(Beginning of STORED DATA)

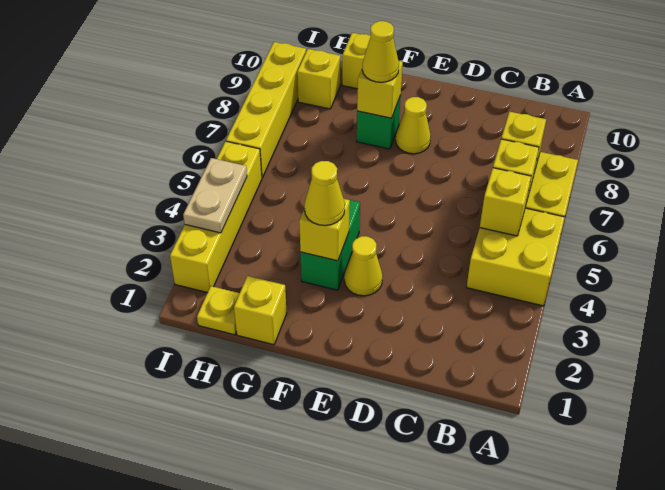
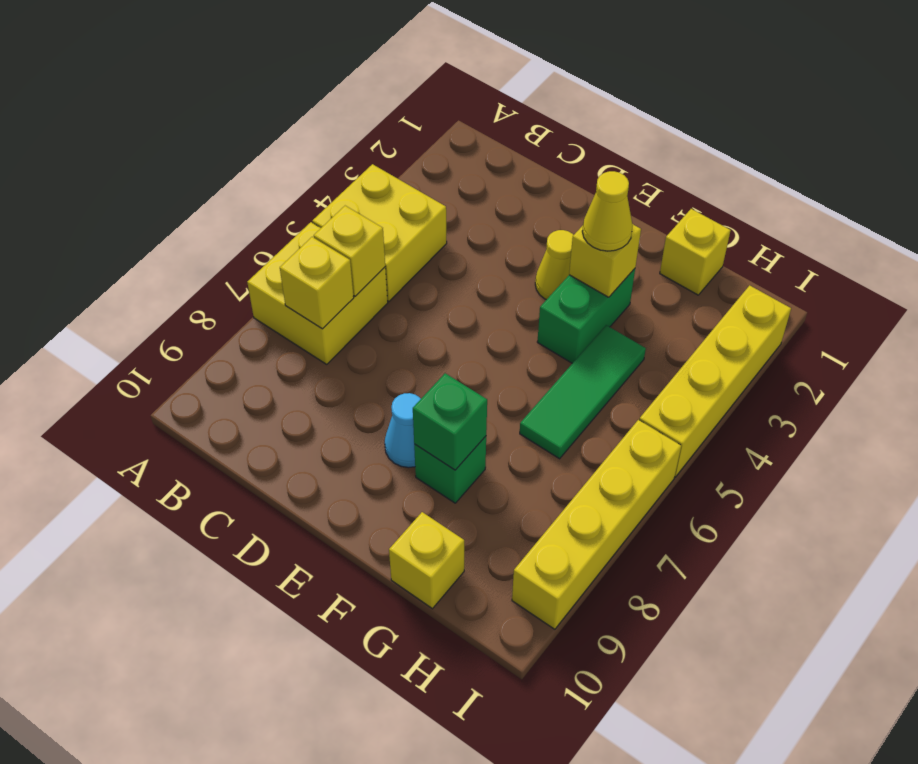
yellow brick B5 level 2 -> none
yellow cone E8 level 1 -> cyan cone E8 level 1
yellow brick F8 level 2 -> green brick F8 level 2
yellow cone F8 level 3 -> none
none -> green tile G4:G6 level 1
yellow plate H1 level 1 -> none
yellow brick H9 level 1 -> none
tan plate I3:I4 level 2 -> none

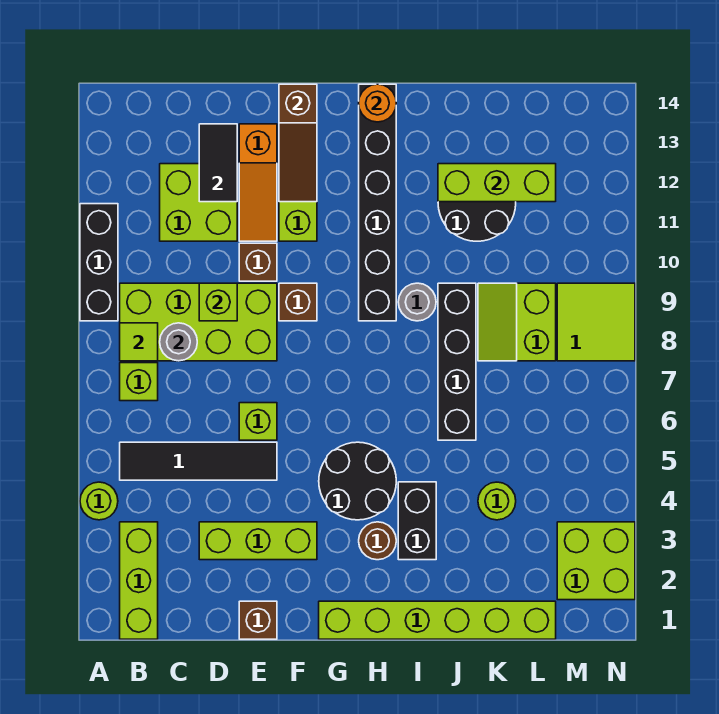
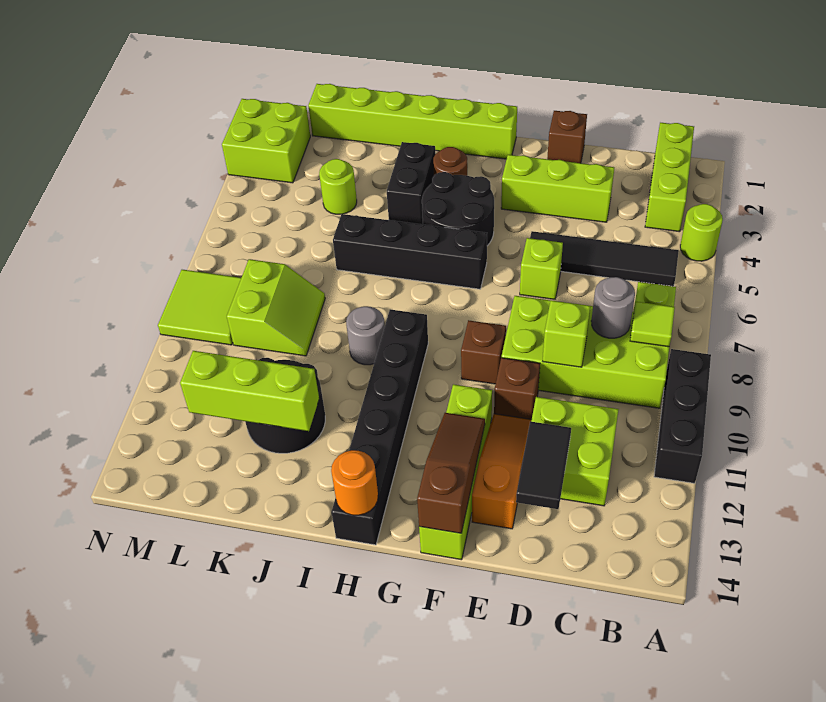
black brick J6:J9 level 1 -> black brick G6:J6 level 1

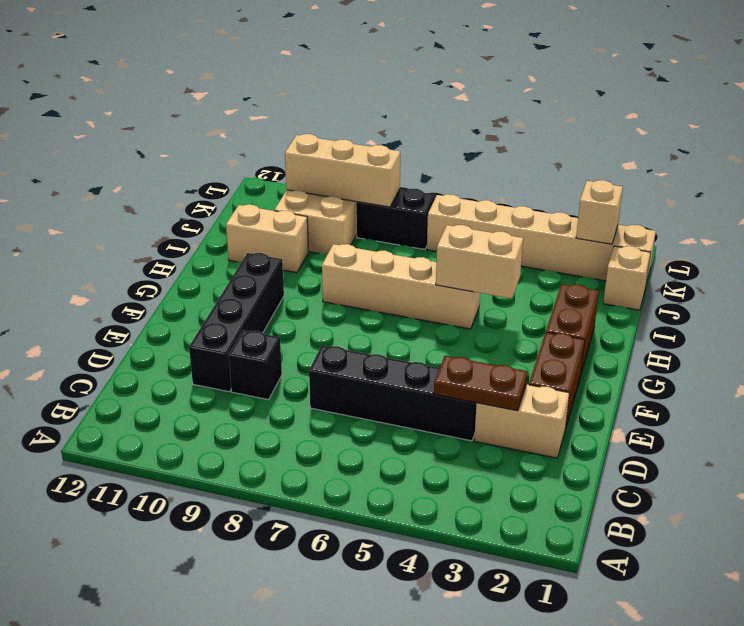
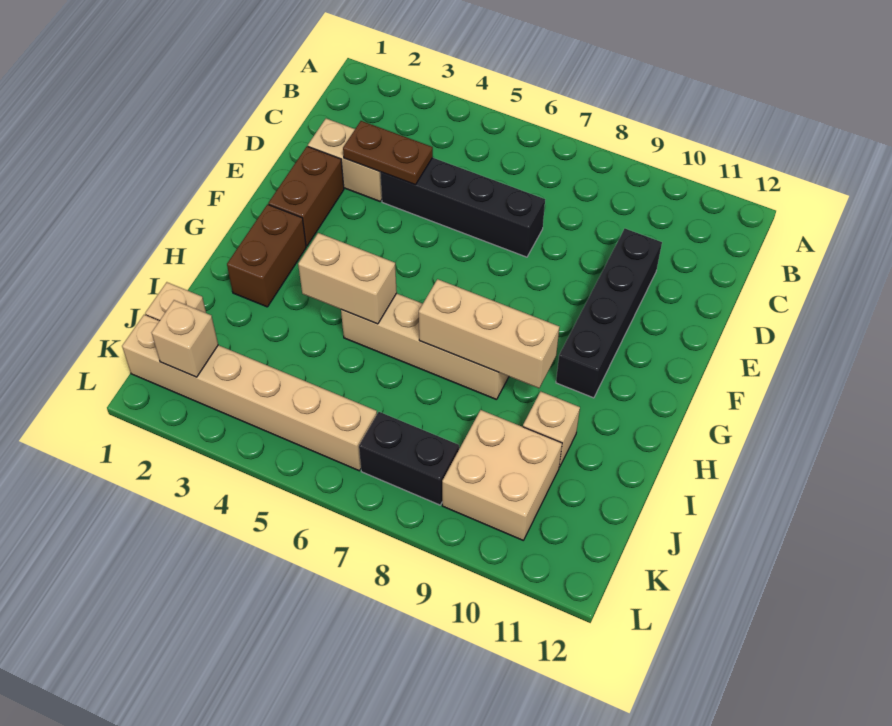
black brick D9 level 1 -> none
tan brick I10:I11 level 1 -> tan brick I10 level 1
tan brick K8:K10 level 2 -> tan brick H7:H9 level 2

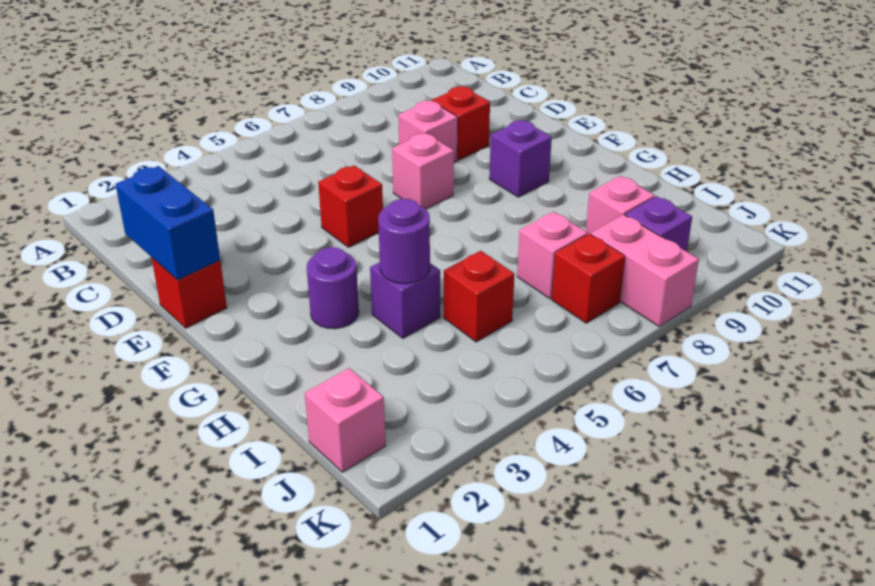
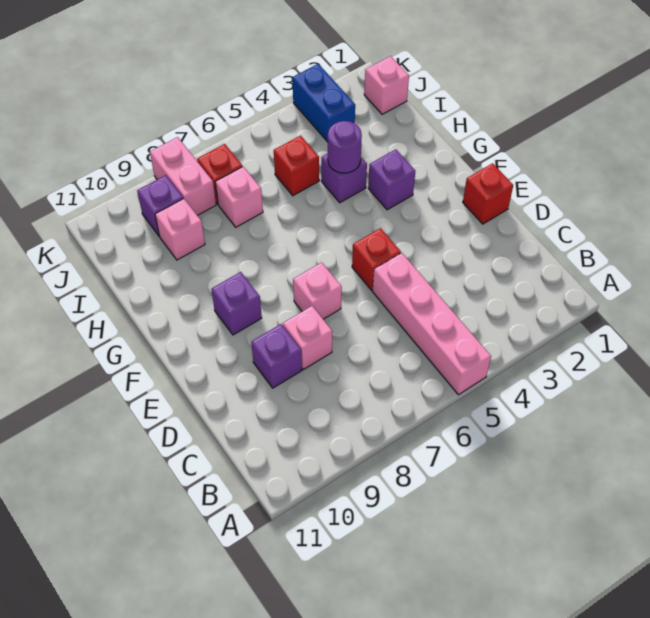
none -> pink brick A5:D5 level 1
blue brick D1:E1 level 2 -> blue brick J3:K3 level 1
red brick D9 level 1 -> purple brick D9 level 1
purple round brick G3 level 1 -> purple brick G3 level 1

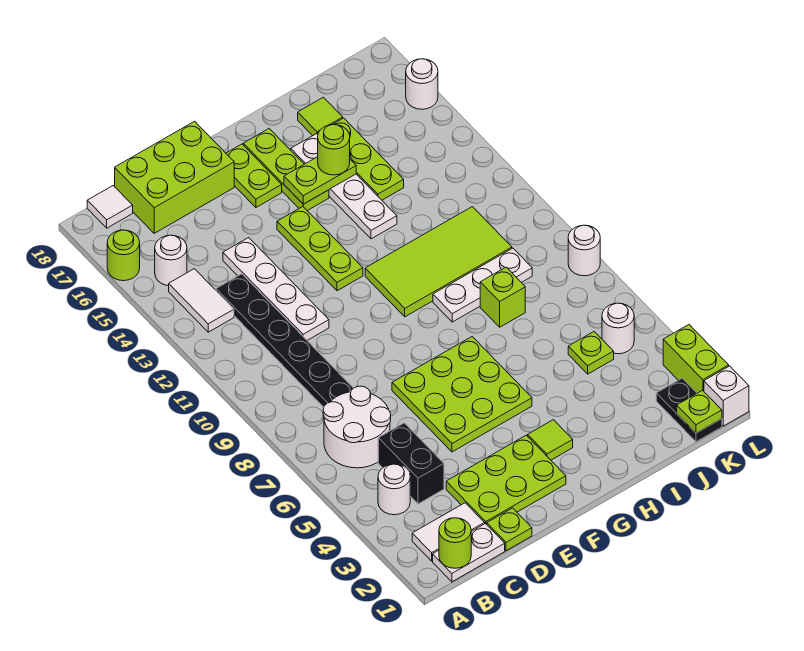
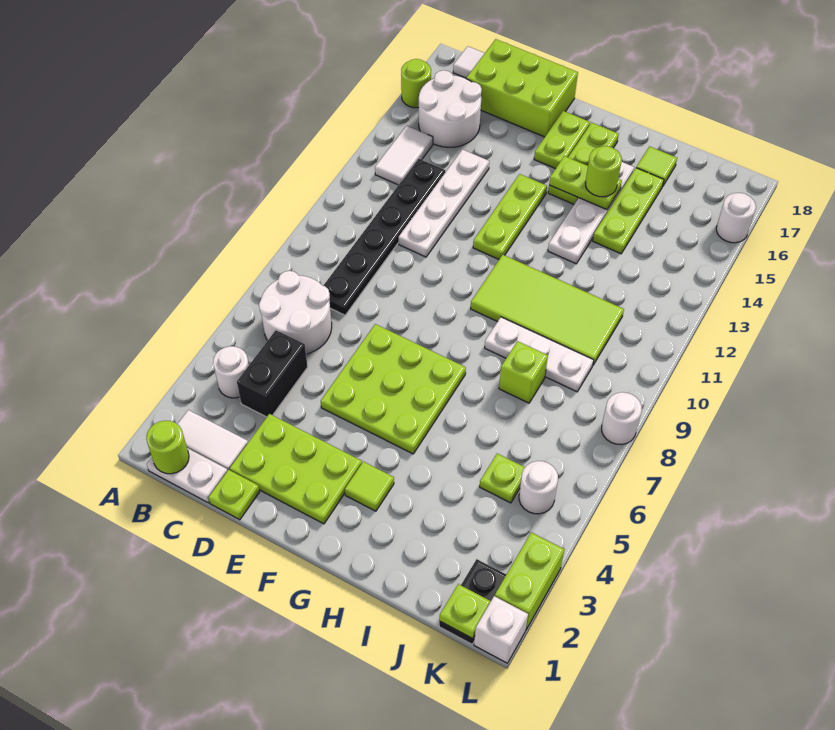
white round brick B15 level 1 -> white round brick B15:C16 level 1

(End of STORED DATA)

**WHAT THE EXERCISE ASKS**
Your answer must be an exact copy of the records, free of images.

**ANSWER TO THE EXERCISE**
yellow brick B5 level 2 -> none
yellow cone E8 level 1 -> cyan cone E8 level 1
yellow brick F8 level 2 -> green brick F8 level 2
yellow cone F8 level 3 -> none
none -> green tile G4:G6 level 1
yellow plate H1 level 1 -> none
yellow brick H9 level 1 -> none
tan plate I3:I4 level 2 -> none

black brick J6:J9 level 1 -> black brick G6:J6 level 1

black brick D9 level 1 -> none
tan brick I10:I11 level 1 -> tan brick I10 level 1
tan brick K8:K10 level 2 -> tan brick H7:H9 level 2

none -> pink brick A5:D5 level 1
blue brick D1:E1 level 2 -> blue brick J3:K3 level 1
red brick D9 level 1 -> purple brick D9 level 1
purple round brick G3 level 1 -> purple brick G3 level 1

white round brick B15 level 1 -> white round brick B15:C16 level 1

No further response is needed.